→ EXERCISE AIM:
The entries that follow need to be reproduced exactly, minus any images.

┌─ DATASET CONTENT

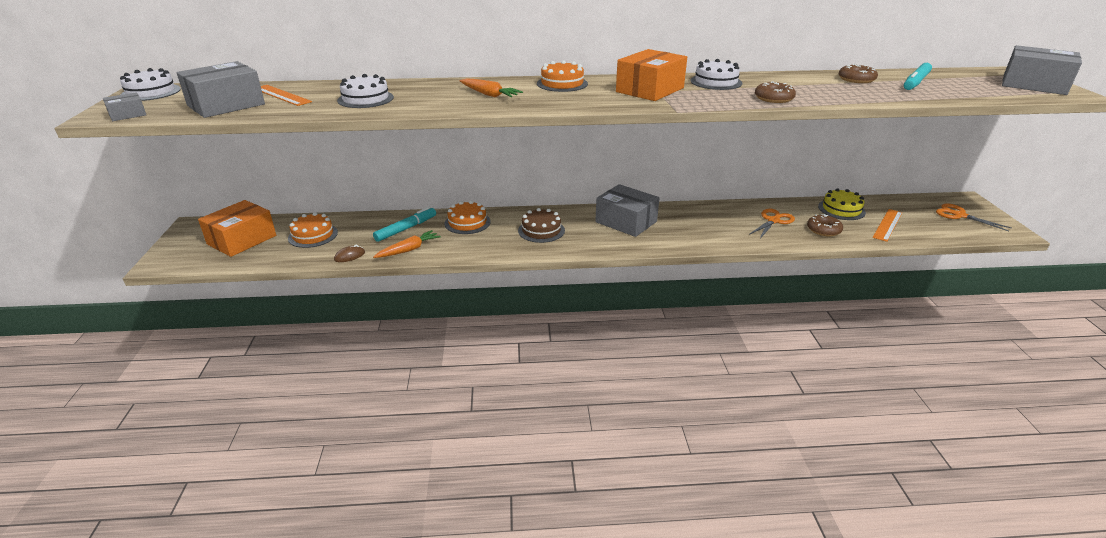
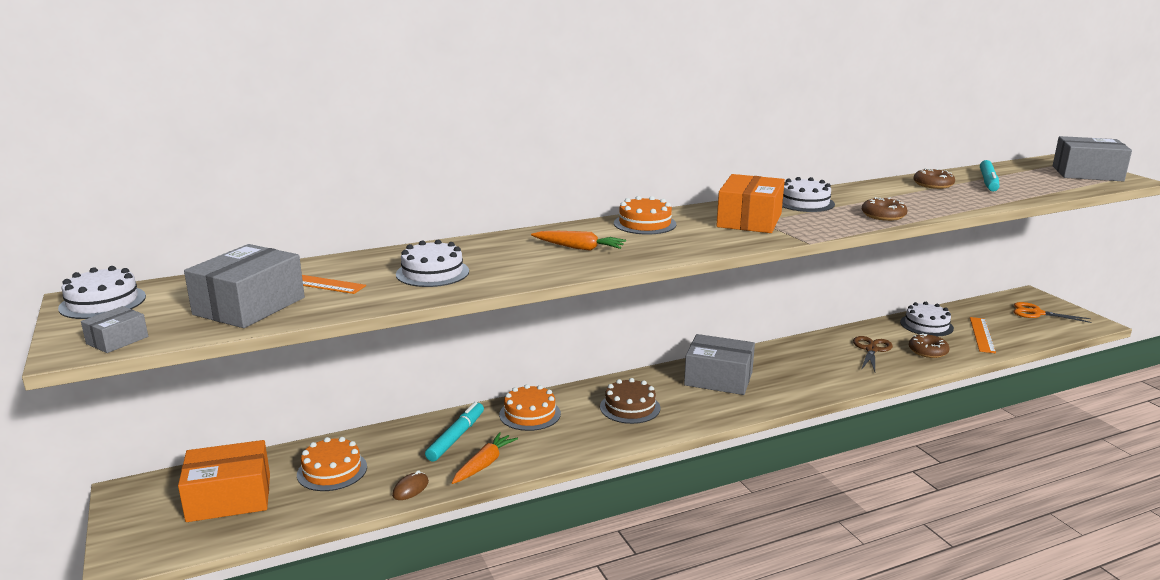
camera: 20 degrees left, 10 degrees down
(242, 240) = (229, 498): orange box -> orange box turned 60 degrees clockwise
(773, 221) = (871, 349): orange scissors -> brown scissors
(841, 209) = (926, 325): yellow cake -> white cake

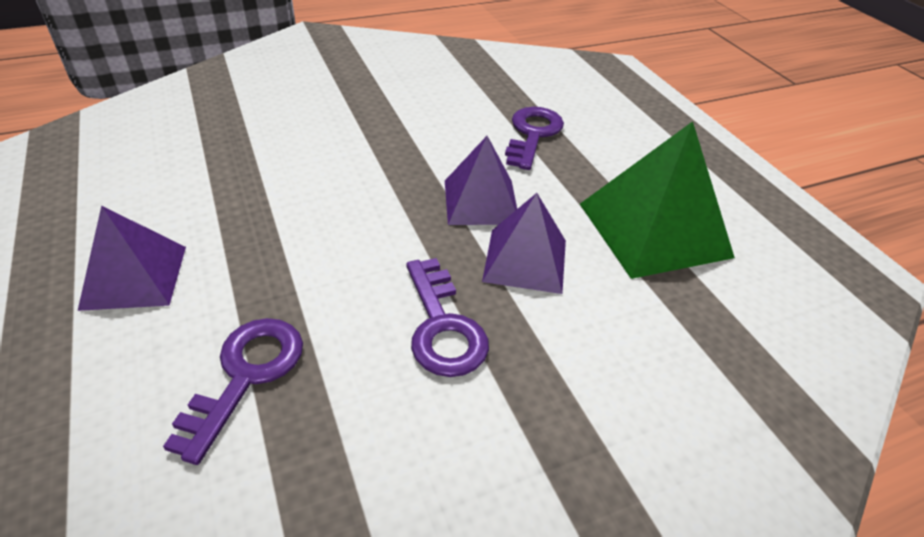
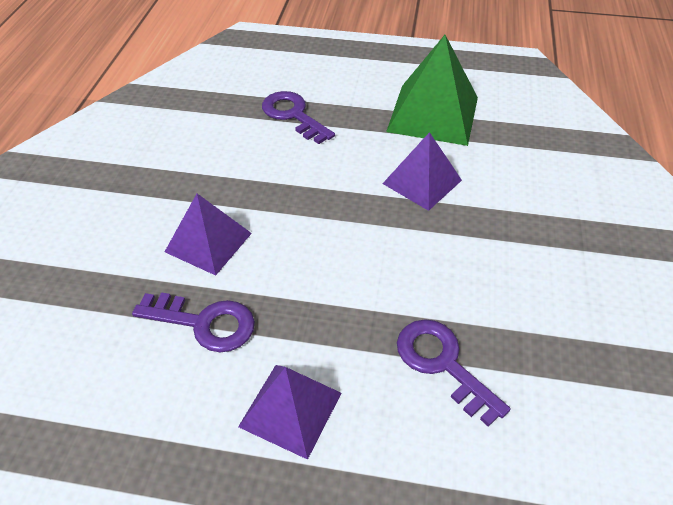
camera: 55 degrees left, 5 degrees up
(443, 327) = (457, 246): purple key -> purple key (205, 323)
(481, 202) = (348, 175): purple pyramid -> purple pyramid (208, 242)

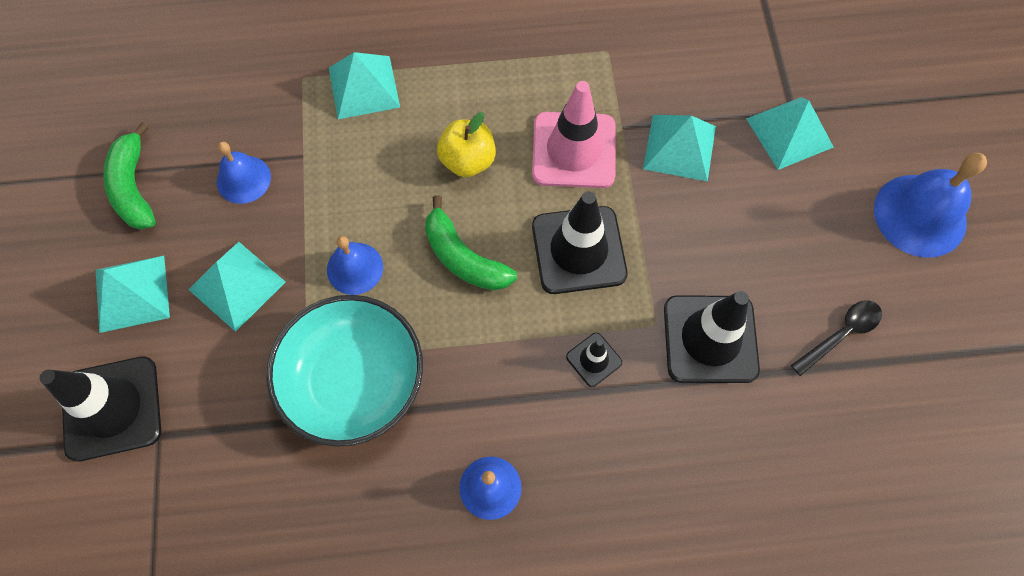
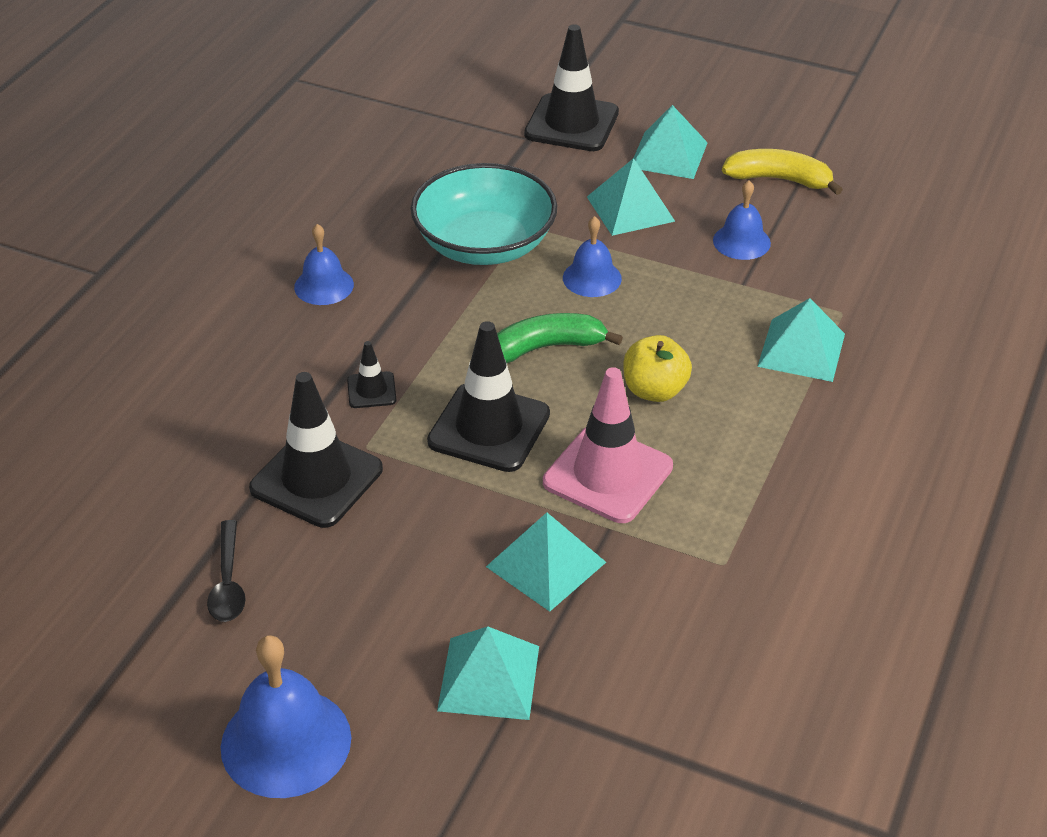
camera: 120 degrees right, 25 degrees down
(134, 187) = (779, 179): green banana -> yellow banana

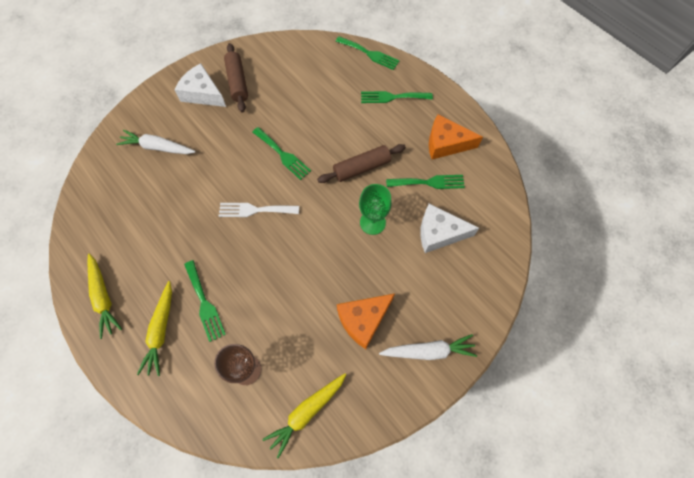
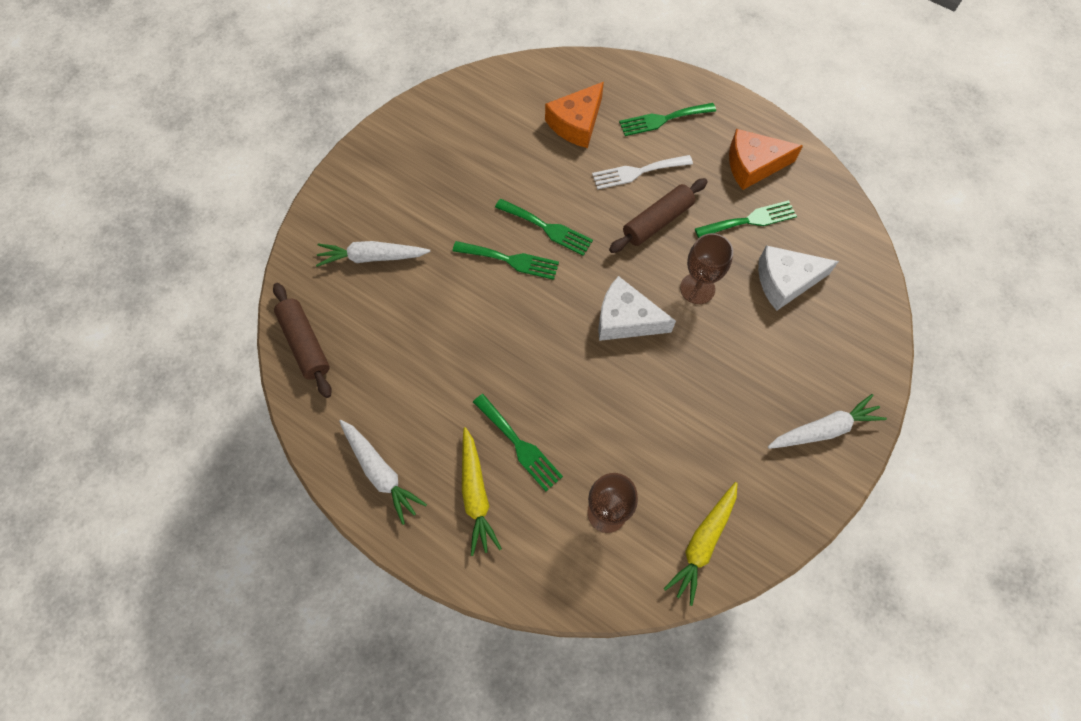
camera: 15 degrees left, 0 degrees up
(104, 297) = (380, 472): yellow carrot -> white carrot
(202, 93) = (405, 170): white cheese -> white cheese (626, 319)
(237, 82) = (447, 144): brown rolling pin -> brown rolling pin (305, 344)
(255, 210) = (538, 309): white fork -> white fork (637, 172)
(363, 320) = (730, 413): orange cheese -> orange cheese (576, 123)
(369, 54) = (611, 68): green fork -> green fork (510, 260)
(372, 222) = (697, 288): green goblet -> brown goblet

└─

→ RESPONSE TO THIS TASK:
camera: 20 degrees left, 10 degrees down
(242, 240) = (229, 498): orange box -> orange box turned 60 degrees clockwise
(773, 221) = (871, 349): orange scissors -> brown scissors
(841, 209) = (926, 325): yellow cake -> white cake

camera: 55 degrees left, 5 degrees up
(443, 327) = (457, 246): purple key -> purple key (205, 323)
(481, 202) = (348, 175): purple pyramid -> purple pyramid (208, 242)

camera: 120 degrees right, 25 degrees down
(134, 187) = (779, 179): green banana -> yellow banana

camera: 15 degrees left, 0 degrees up
(104, 297) = (380, 472): yellow carrot -> white carrot
(202, 93) = (405, 170): white cheese -> white cheese (626, 319)
(237, 82) = (447, 144): brown rolling pin -> brown rolling pin (305, 344)
(255, 210) = (538, 309): white fork -> white fork (637, 172)
(363, 320) = (730, 413): orange cheese -> orange cheese (576, 123)
(369, 54) = (611, 68): green fork -> green fork (510, 260)
(372, 222) = (697, 288): green goblet -> brown goblet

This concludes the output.